• _Entries shown_
□ □ □ □ □

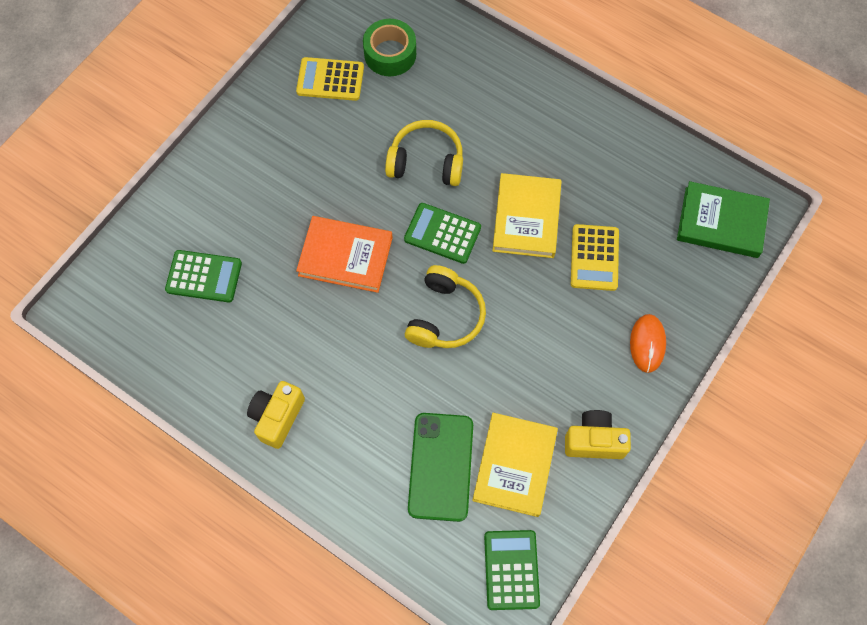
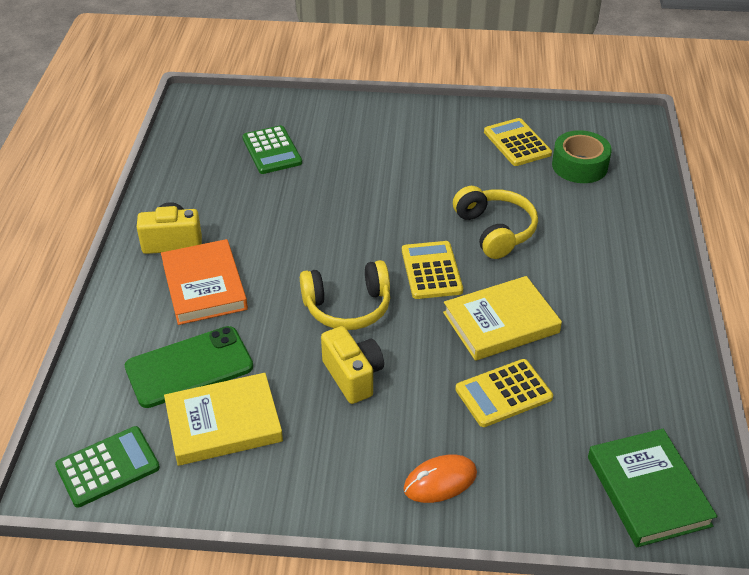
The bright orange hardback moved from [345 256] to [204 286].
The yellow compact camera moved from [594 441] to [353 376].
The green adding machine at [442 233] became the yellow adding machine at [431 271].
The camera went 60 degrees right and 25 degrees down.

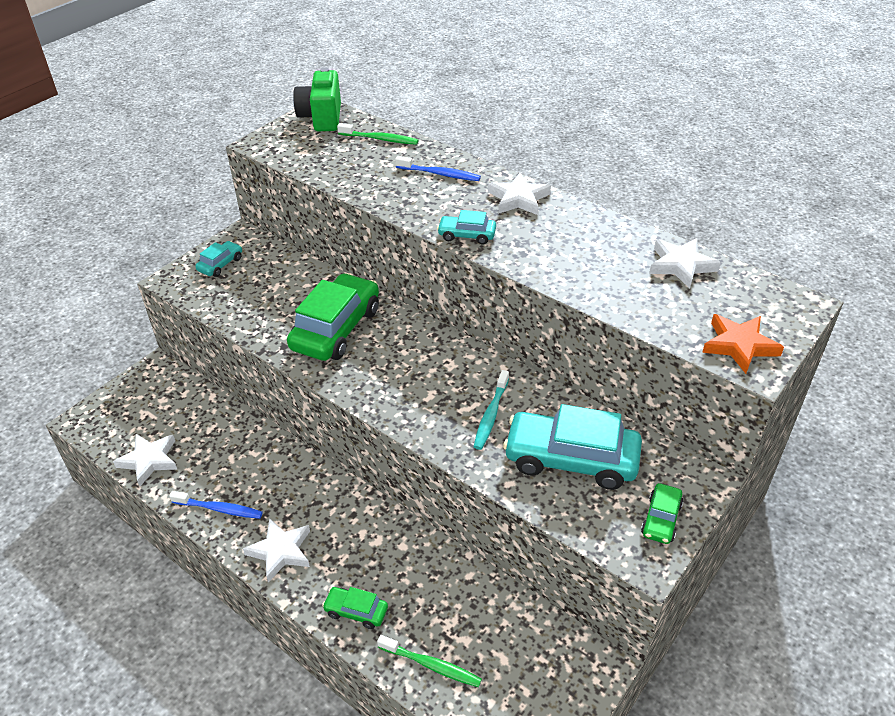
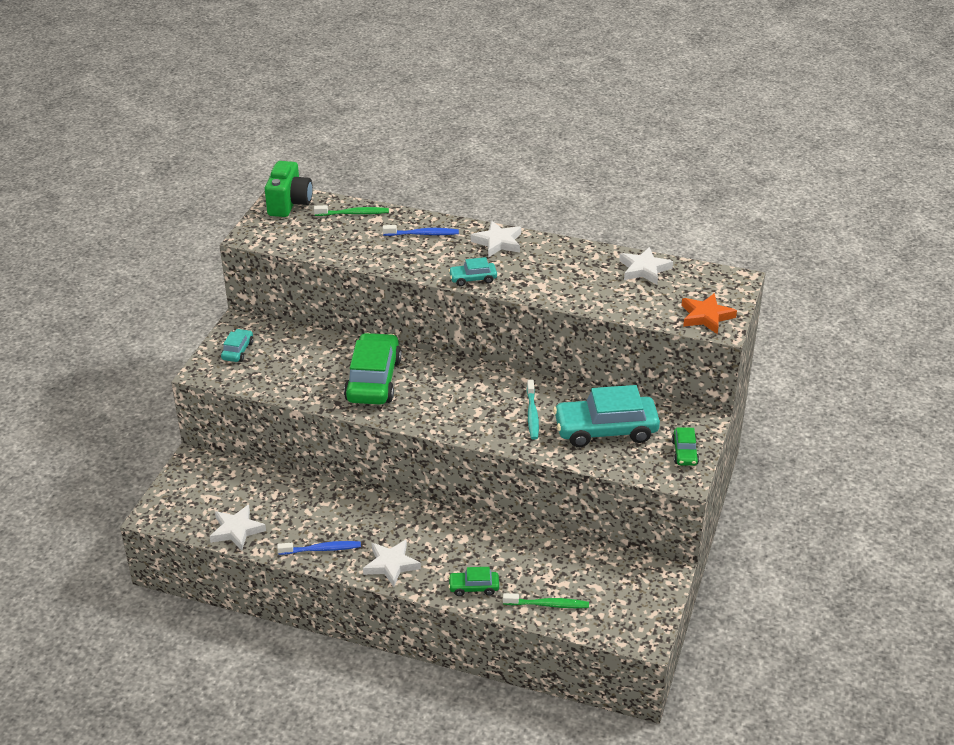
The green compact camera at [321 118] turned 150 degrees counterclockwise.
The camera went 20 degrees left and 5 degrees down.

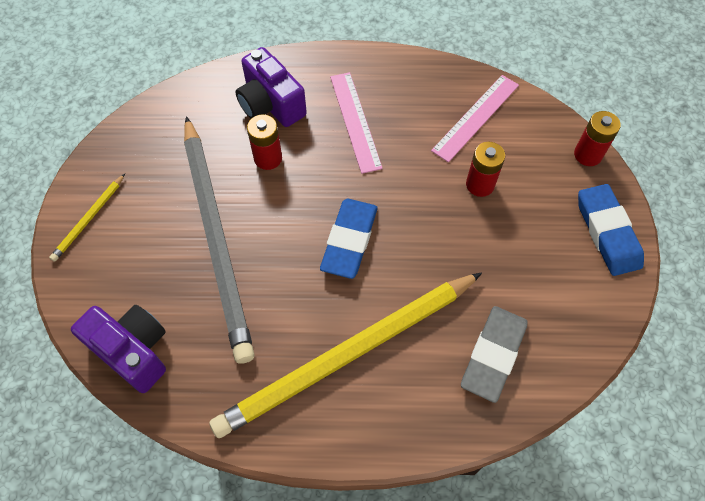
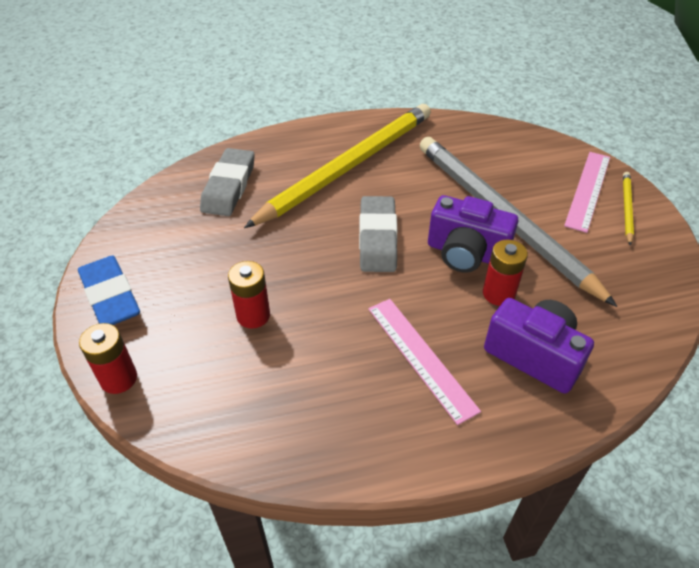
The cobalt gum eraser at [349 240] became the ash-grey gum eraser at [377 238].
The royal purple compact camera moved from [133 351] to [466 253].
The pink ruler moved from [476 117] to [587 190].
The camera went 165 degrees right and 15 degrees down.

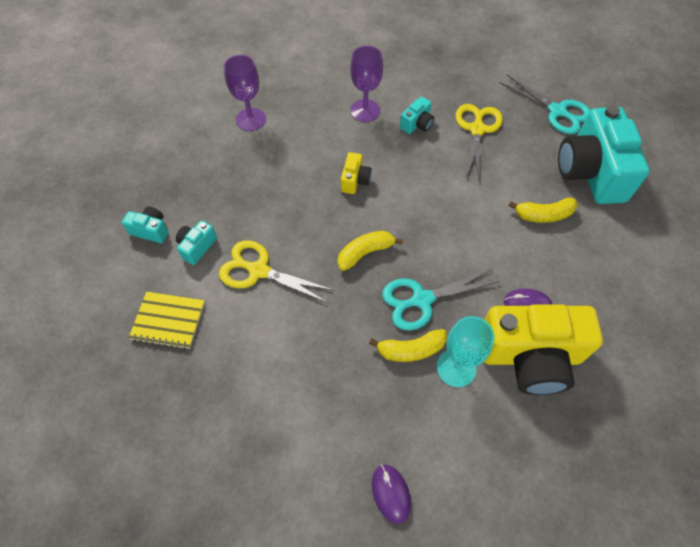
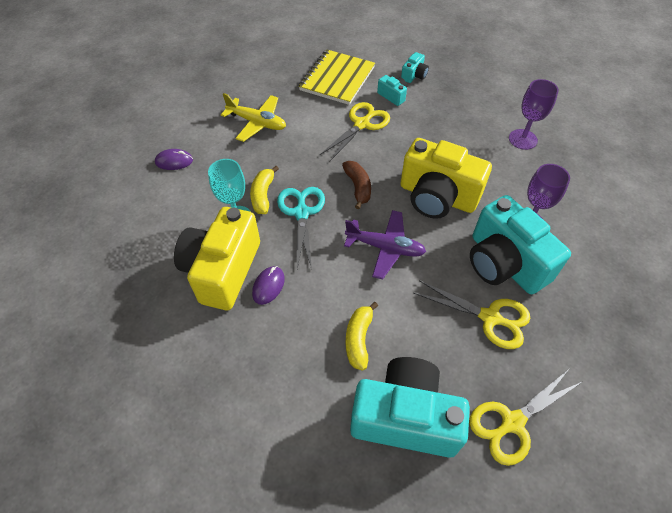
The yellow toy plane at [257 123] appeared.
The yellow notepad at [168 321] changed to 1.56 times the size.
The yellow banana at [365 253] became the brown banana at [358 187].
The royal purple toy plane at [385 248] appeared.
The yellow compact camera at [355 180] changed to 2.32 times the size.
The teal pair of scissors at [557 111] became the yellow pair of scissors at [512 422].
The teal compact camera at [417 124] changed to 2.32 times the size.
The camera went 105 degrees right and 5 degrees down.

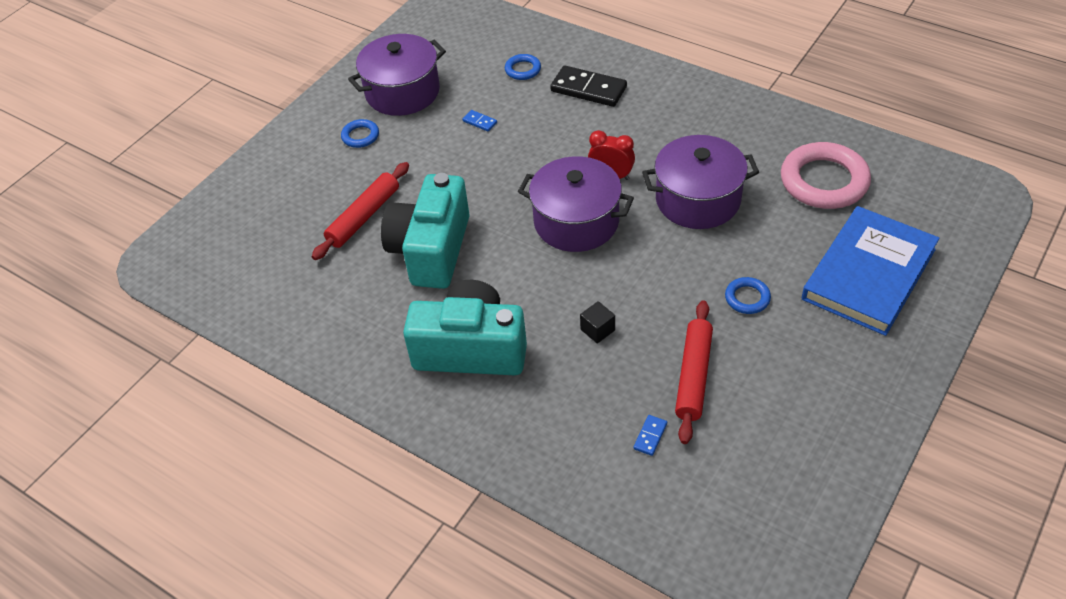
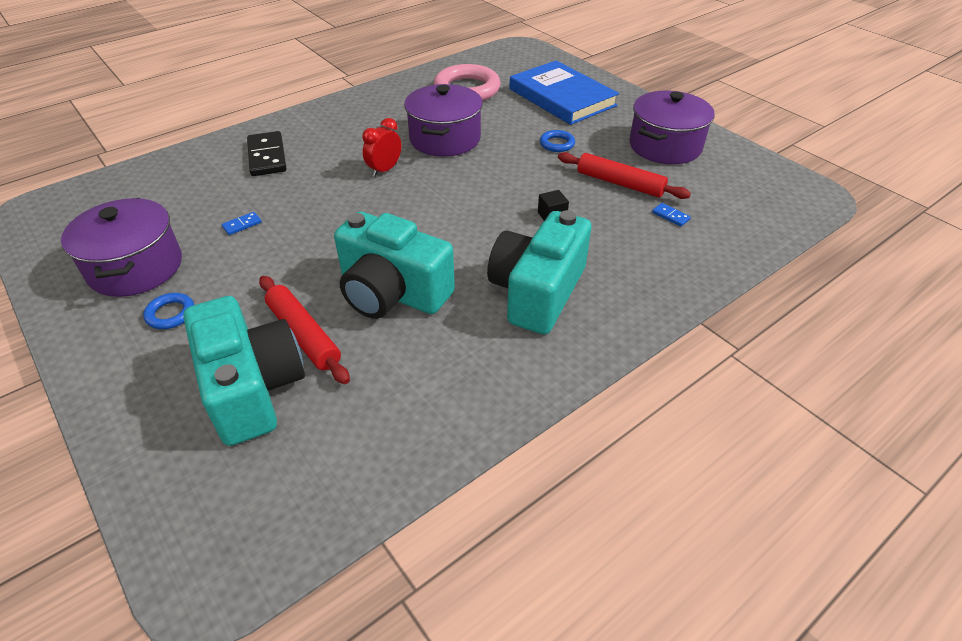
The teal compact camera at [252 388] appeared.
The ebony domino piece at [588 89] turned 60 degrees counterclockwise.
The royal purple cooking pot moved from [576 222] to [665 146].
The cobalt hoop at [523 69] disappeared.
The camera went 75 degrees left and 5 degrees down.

□ □ □ □ □

• _Requirement_
From the line containing "The camera went 60" through the last line of the entries, copy each line exactly and only those, skipping all pictures.

• _Response_
The camera went 60 degrees right and 25 degrees down.

The green compact camera at [321 118] turned 150 degrees counterclockwise.
The camera went 20 degrees left and 5 degrees down.

The cobalt gum eraser at [349 240] became the ash-grey gum eraser at [377 238].
The royal purple compact camera moved from [133 351] to [466 253].
The pink ruler moved from [476 117] to [587 190].
The camera went 165 degrees right and 15 degrees down.

The yellow toy plane at [257 123] appeared.
The yellow notepad at [168 321] changed to 1.56 times the size.
The yellow banana at [365 253] became the brown banana at [358 187].
The royal purple toy plane at [385 248] appeared.
The yellow compact camera at [355 180] changed to 2.32 times the size.
The teal pair of scissors at [557 111] became the yellow pair of scissors at [512 422].
The teal compact camera at [417 124] changed to 2.32 times the size.
The camera went 105 degrees right and 5 degrees down.

The teal compact camera at [252 388] appeared.
The ebony domino piece at [588 89] turned 60 degrees counterclockwise.
The royal purple cooking pot moved from [576 222] to [665 146].
The cobalt hoop at [523 69] disappeared.
The camera went 75 degrees left and 5 degrees down.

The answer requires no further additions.